# Material to process
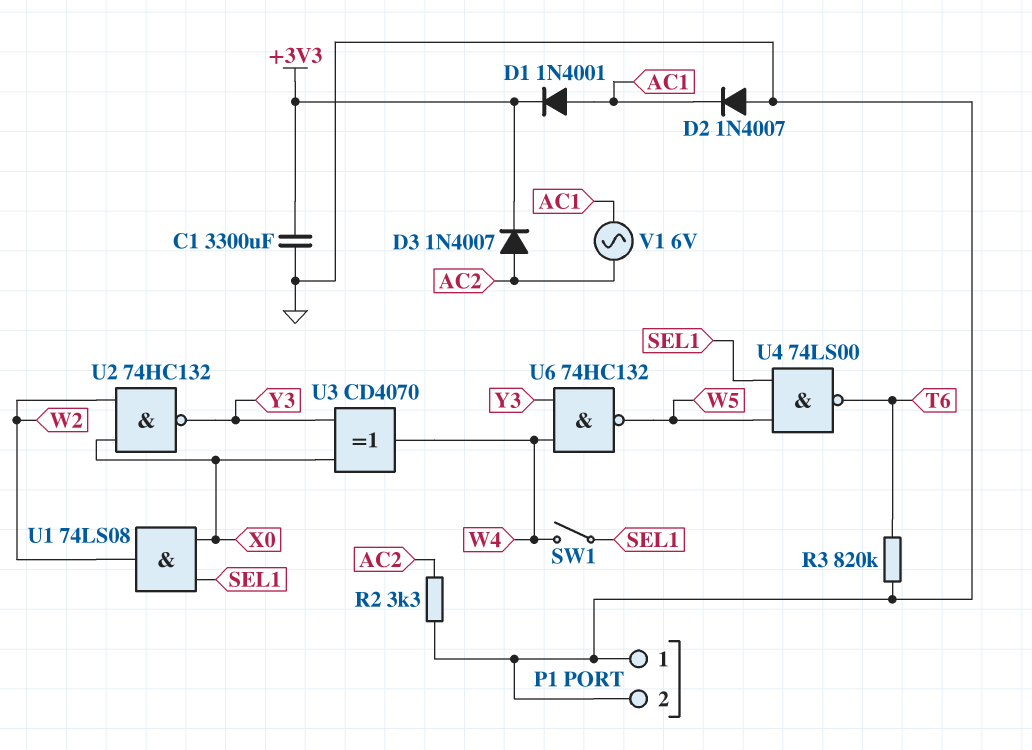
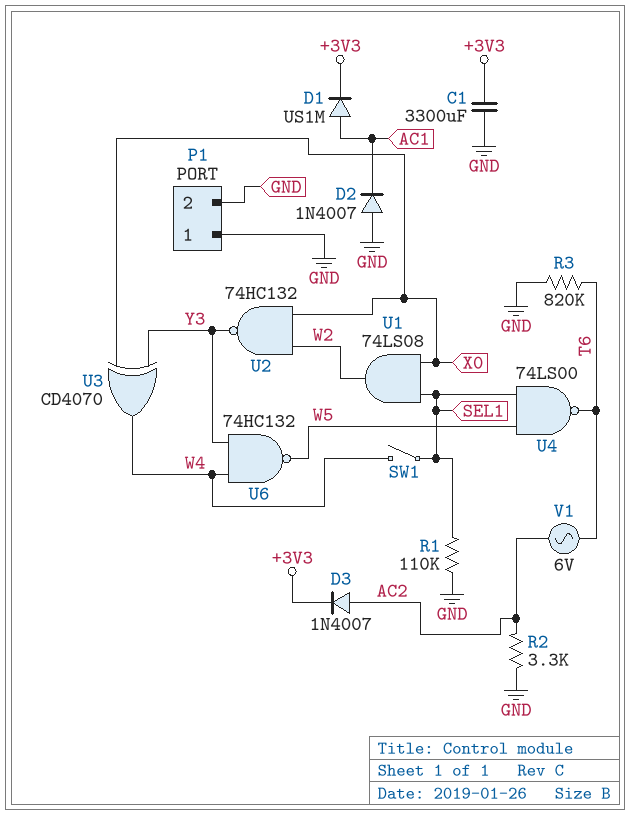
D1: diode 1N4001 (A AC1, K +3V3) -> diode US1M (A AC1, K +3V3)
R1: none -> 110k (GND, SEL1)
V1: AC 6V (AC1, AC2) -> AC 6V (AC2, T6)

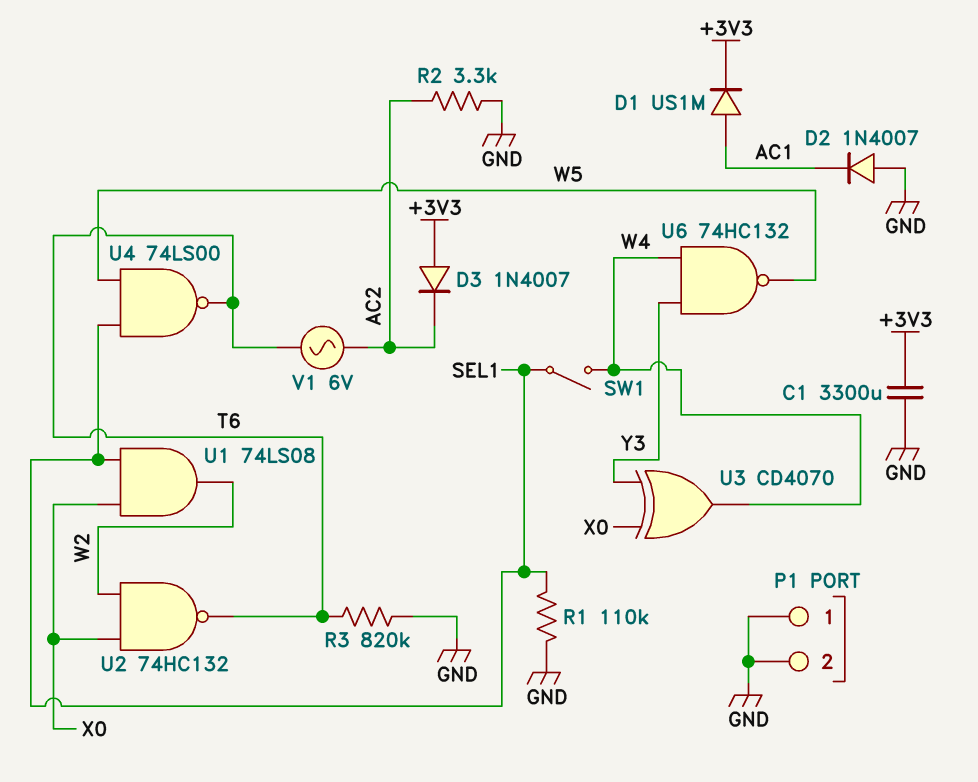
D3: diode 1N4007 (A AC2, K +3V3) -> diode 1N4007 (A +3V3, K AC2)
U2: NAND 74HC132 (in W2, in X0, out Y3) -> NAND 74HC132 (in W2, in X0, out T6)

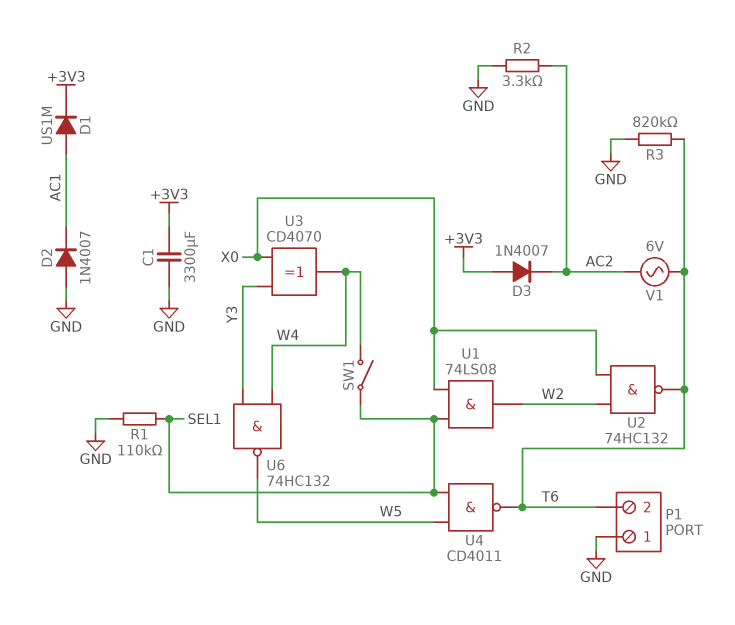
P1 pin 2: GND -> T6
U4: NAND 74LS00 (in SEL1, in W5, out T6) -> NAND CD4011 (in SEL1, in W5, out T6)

# What is expected
Word for word, repeat the lines of data above, omitting every picture.

# Result for this exercise
D1: diode 1N4001 (A AC1, K +3V3) -> diode US1M (A AC1, K +3V3)
R1: none -> 110k (GND, SEL1)
V1: AC 6V (AC1, AC2) -> AC 6V (AC2, T6)

D3: diode 1N4007 (A AC2, K +3V3) -> diode 1N4007 (A +3V3, K AC2)
U2: NAND 74HC132 (in W2, in X0, out Y3) -> NAND 74HC132 (in W2, in X0, out T6)

P1 pin 2: GND -> T6
U4: NAND 74LS00 (in SEL1, in W5, out T6) -> NAND CD4011 (in SEL1, in W5, out T6)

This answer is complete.